**Material provided**
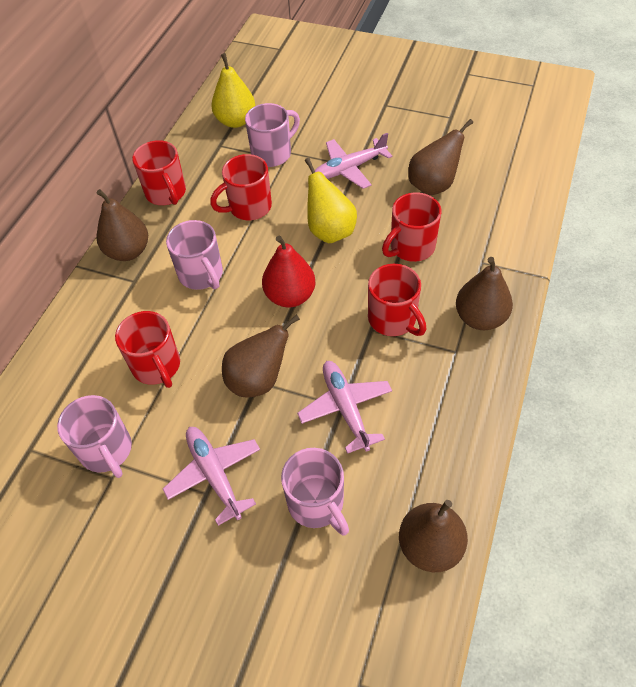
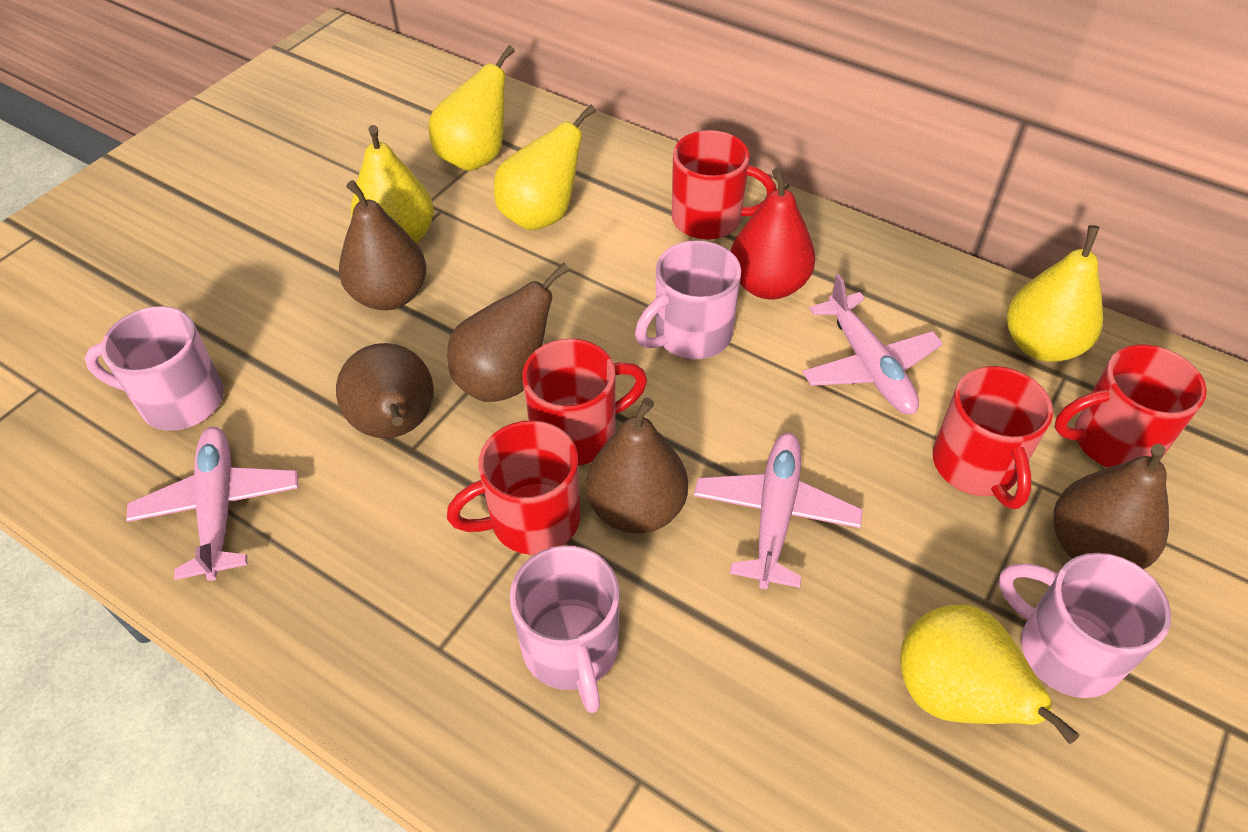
yellow pear: 2 -> 5

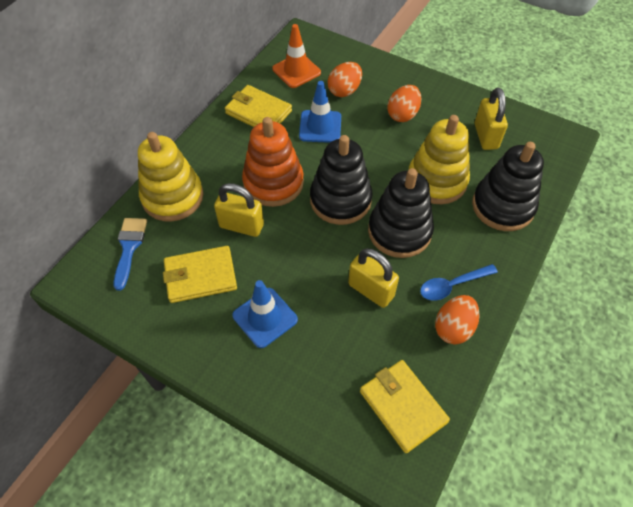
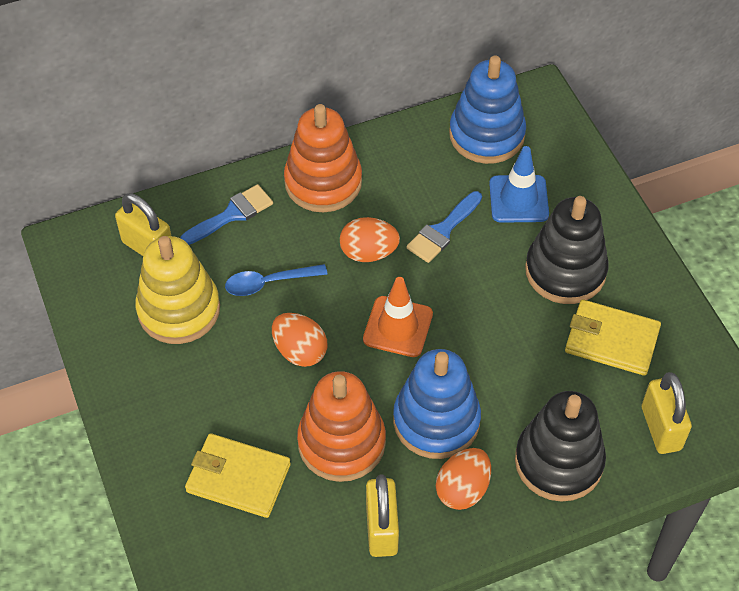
black stacking toy: 3 -> 2
blue brush: 1 -> 2
blue stacking toy: 0 -> 2
blue traffic cone: 2 -> 1
orange stacking toy: 1 -> 2
yellow stacking toy: 2 -> 1
yellow wallet: 3 -> 2

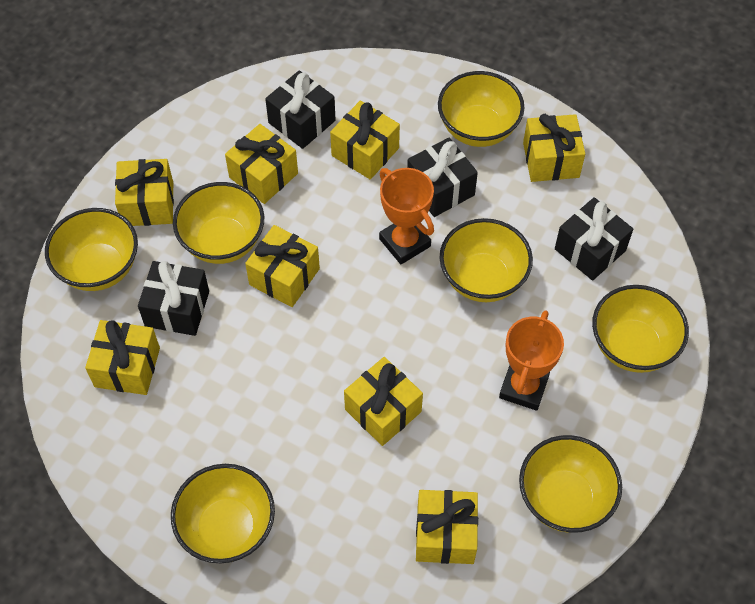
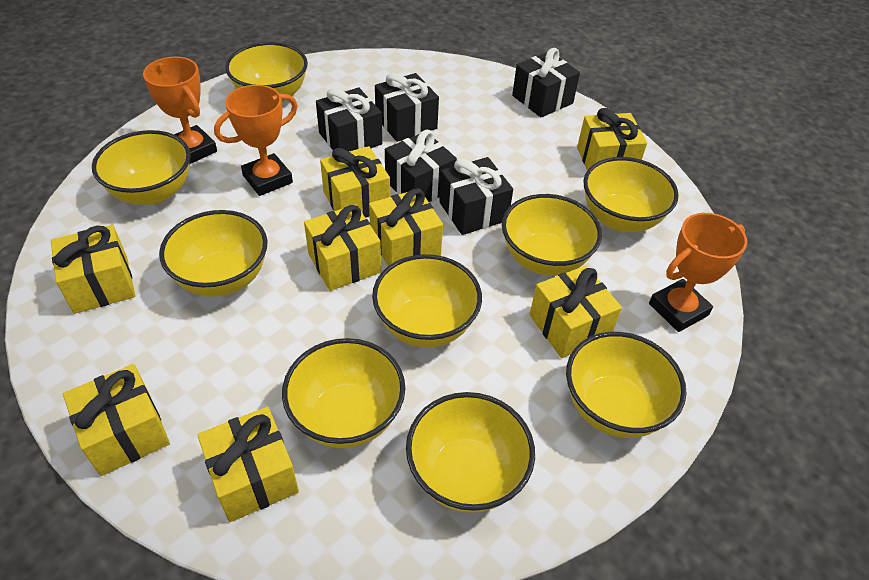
black gift: 4 -> 5
orange trophy: 2 -> 3
yellow bowl: 7 -> 9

**Exercise prompt**
Copy every line of the entries in which "orange" can be found.

**Solution to the problem**
orange stacking toy: 1 -> 2
orange trophy: 2 -> 3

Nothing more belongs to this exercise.